# REQUIREMENT
In your copy, include every line of the listing below exactly but none of the pictures.

*** MATERIAL FOR THIS EXERCISE Section Begins ***

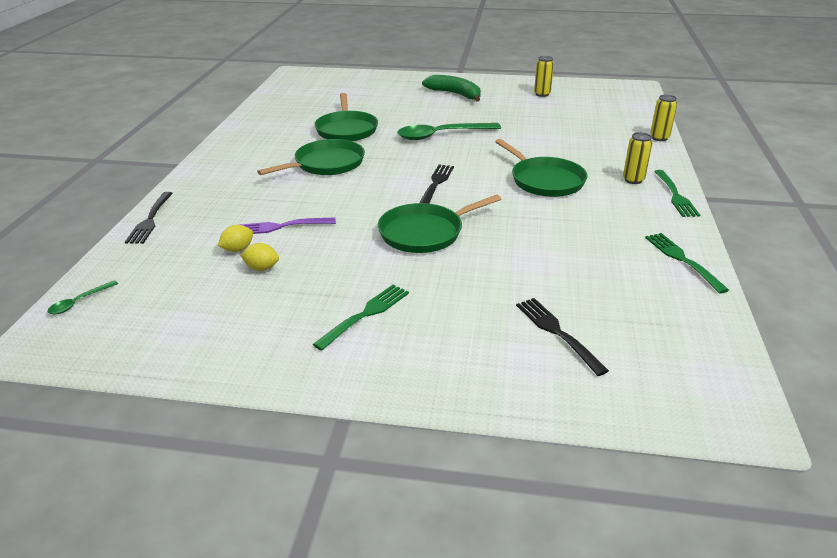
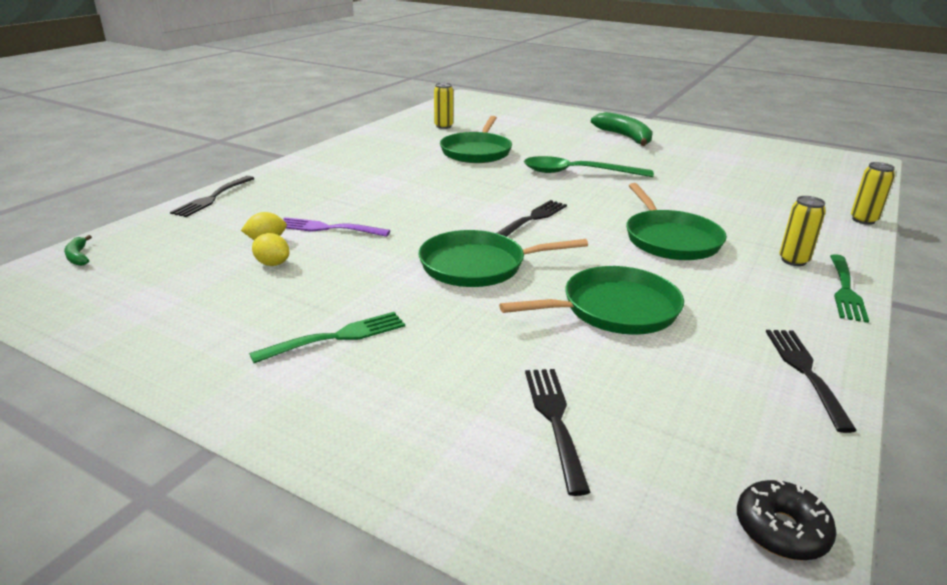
camera: 20 degrees right, 5 degrees down
(79, 302) = (78, 256): green spoon -> green banana
(326, 164) = (427, 179): green pan -> green pan (614, 309)
(542, 94) = (732, 151): yellow can -> yellow can (443, 126)
(683, 260) = (806, 373): green fork -> black fork
(720, 360) = (781, 530): none -> black donut

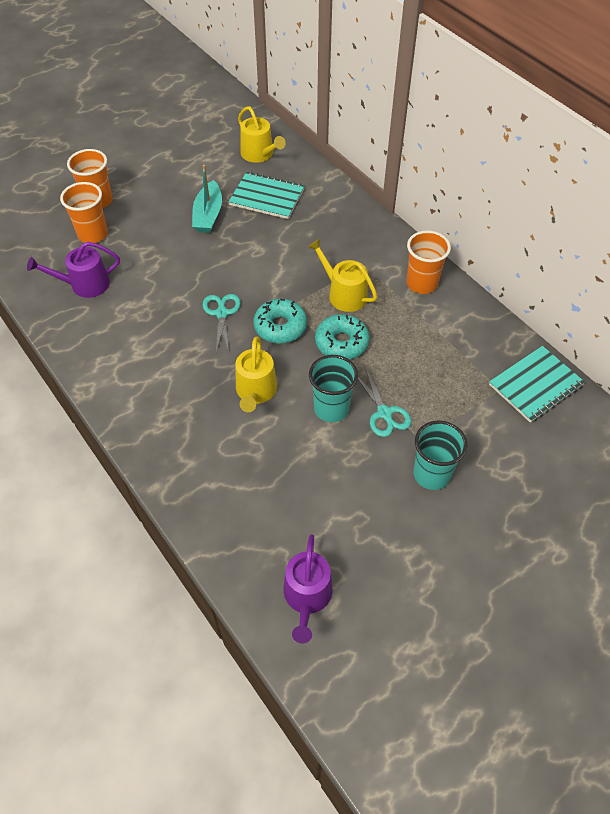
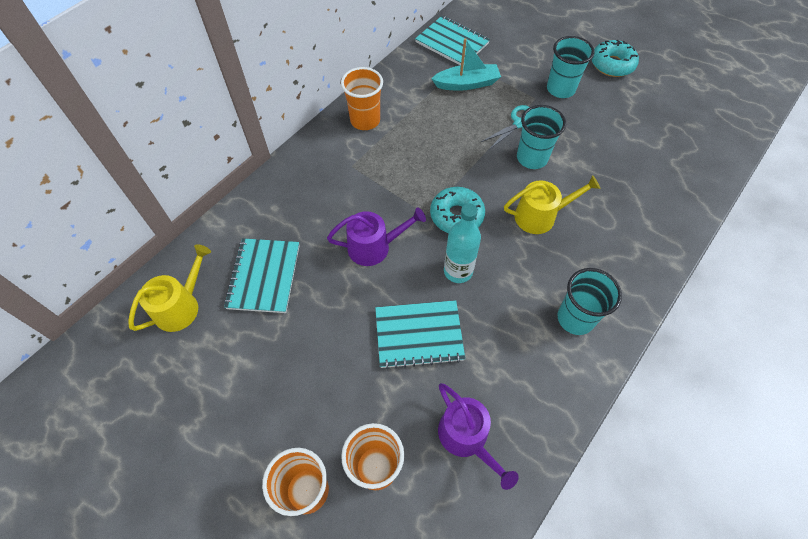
camera: 105 degrees left, 5 degrees up
(140, 382) = (575, 318): none -> turquoise cup
(175, 275) = (419, 335): none -> turquoise notebook
(208, 215) = (308, 332): turquoise boat -> turquoise boat (467, 84)
(221, 313) = (458, 271): turquoise scissors -> turquoise bottle
(307, 597) = (697, 140): purple watering can -> purple watering can (374, 247)
(341, 343) = (457, 165): turquoise donut -> turquoise donut (612, 65)
(344, 294) = (397, 174): yellow watering can -> none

*** MATERIAL FOR THIS EXERCISE Section Ends ***

# RESULT OF THIS TASK
camera: 20 degrees right, 5 degrees down
(79, 302) = (78, 256): green spoon -> green banana
(326, 164) = (427, 179): green pan -> green pan (614, 309)
(542, 94) = (732, 151): yellow can -> yellow can (443, 126)
(683, 260) = (806, 373): green fork -> black fork
(720, 360) = (781, 530): none -> black donut

camera: 105 degrees left, 5 degrees up
(140, 382) = (575, 318): none -> turquoise cup
(175, 275) = (419, 335): none -> turquoise notebook
(208, 215) = (308, 332): turquoise boat -> turquoise boat (467, 84)
(221, 313) = (458, 271): turquoise scissors -> turquoise bottle
(307, 597) = (697, 140): purple watering can -> purple watering can (374, 247)
(341, 343) = (457, 165): turquoise donut -> turquoise donut (612, 65)
(344, 294) = (397, 174): yellow watering can -> none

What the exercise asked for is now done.